## Job
Entries follow. Give back exactly the lines starting at the one containing "orange 2x2 brick [264,38,356,135]" and ending at the one containing "blue 1x1 brick [210,56,257,117]", and no other lines.

## Data for the task
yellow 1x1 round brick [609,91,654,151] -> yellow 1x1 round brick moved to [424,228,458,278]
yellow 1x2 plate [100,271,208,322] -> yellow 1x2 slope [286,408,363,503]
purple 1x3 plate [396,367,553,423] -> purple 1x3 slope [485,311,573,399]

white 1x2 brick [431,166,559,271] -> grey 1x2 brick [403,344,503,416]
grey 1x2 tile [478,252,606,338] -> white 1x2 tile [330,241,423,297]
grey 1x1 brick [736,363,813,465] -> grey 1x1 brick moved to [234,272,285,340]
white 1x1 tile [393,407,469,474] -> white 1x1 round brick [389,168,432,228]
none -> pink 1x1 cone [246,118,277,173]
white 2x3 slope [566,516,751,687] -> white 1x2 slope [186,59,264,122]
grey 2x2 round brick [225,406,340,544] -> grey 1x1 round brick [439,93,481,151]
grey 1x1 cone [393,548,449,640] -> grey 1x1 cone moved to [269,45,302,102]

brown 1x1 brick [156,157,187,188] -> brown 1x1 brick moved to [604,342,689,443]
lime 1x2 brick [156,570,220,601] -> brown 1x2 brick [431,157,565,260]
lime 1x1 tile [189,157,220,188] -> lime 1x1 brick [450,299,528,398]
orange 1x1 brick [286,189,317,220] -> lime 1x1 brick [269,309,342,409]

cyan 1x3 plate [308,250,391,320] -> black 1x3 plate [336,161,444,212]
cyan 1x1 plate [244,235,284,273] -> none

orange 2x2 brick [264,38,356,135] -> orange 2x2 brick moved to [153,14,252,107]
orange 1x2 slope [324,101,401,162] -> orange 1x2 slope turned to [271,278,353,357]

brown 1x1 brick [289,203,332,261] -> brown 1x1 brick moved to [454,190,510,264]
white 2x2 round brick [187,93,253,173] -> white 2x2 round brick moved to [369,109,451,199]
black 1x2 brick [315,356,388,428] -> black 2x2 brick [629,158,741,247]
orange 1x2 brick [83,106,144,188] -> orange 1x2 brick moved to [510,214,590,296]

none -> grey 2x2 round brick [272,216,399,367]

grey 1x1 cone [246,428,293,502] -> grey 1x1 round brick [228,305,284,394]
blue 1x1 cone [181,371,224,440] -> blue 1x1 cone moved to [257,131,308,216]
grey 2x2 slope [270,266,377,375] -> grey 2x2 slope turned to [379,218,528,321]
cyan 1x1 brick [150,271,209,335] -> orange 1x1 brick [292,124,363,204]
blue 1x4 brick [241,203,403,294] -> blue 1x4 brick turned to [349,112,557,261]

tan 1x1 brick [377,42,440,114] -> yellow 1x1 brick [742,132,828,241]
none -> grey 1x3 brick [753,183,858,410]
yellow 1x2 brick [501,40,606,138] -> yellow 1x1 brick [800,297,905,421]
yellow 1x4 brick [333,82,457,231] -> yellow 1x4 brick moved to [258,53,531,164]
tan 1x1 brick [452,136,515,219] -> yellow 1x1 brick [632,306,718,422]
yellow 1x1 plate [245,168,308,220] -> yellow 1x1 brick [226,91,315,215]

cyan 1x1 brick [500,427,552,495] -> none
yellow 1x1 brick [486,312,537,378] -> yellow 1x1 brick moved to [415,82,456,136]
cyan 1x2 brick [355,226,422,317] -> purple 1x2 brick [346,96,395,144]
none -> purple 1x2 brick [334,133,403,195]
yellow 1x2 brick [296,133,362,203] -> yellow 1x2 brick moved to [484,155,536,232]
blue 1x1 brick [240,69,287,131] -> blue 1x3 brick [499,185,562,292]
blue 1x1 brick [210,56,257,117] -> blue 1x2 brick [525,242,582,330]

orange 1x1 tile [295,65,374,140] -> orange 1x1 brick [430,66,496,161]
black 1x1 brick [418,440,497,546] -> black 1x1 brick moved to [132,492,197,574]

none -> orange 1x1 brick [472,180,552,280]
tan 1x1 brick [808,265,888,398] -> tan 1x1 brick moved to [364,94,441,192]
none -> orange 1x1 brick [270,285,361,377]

## Exercise answer
orange 2x2 brick [264,38,356,135] -> orange 2x2 brick moved to [153,14,252,107]
orange 1x2 slope [324,101,401,162] -> orange 1x2 slope turned to [271,278,353,357]

brown 1x1 brick [289,203,332,261] -> brown 1x1 brick moved to [454,190,510,264]
white 2x2 round brick [187,93,253,173] -> white 2x2 round brick moved to [369,109,451,199]
black 1x2 brick [315,356,388,428] -> black 2x2 brick [629,158,741,247]
orange 1x2 brick [83,106,144,188] -> orange 1x2 brick moved to [510,214,590,296]

none -> grey 2x2 round brick [272,216,399,367]

grey 1x1 cone [246,428,293,502] -> grey 1x1 round brick [228,305,284,394]
blue 1x1 cone [181,371,224,440] -> blue 1x1 cone moved to [257,131,308,216]
grey 2x2 slope [270,266,377,375] -> grey 2x2 slope turned to [379,218,528,321]
cyan 1x1 brick [150,271,209,335] -> orange 1x1 brick [292,124,363,204]
blue 1x4 brick [241,203,403,294] -> blue 1x4 brick turned to [349,112,557,261]

tan 1x1 brick [377,42,440,114] -> yellow 1x1 brick [742,132,828,241]
none -> grey 1x3 brick [753,183,858,410]
yellow 1x2 brick [501,40,606,138] -> yellow 1x1 brick [800,297,905,421]
yellow 1x4 brick [333,82,457,231] -> yellow 1x4 brick moved to [258,53,531,164]
tan 1x1 brick [452,136,515,219] -> yellow 1x1 brick [632,306,718,422]
yellow 1x1 plate [245,168,308,220] -> yellow 1x1 brick [226,91,315,215]

cyan 1x1 brick [500,427,552,495] -> none
yellow 1x1 brick [486,312,537,378] -> yellow 1x1 brick moved to [415,82,456,136]
cyan 1x2 brick [355,226,422,317] -> purple 1x2 brick [346,96,395,144]
none -> purple 1x2 brick [334,133,403,195]
yellow 1x2 brick [296,133,362,203] -> yellow 1x2 brick moved to [484,155,536,232]
blue 1x1 brick [240,69,287,131] -> blue 1x3 brick [499,185,562,292]
blue 1x1 brick [210,56,257,117] -> blue 1x2 brick [525,242,582,330]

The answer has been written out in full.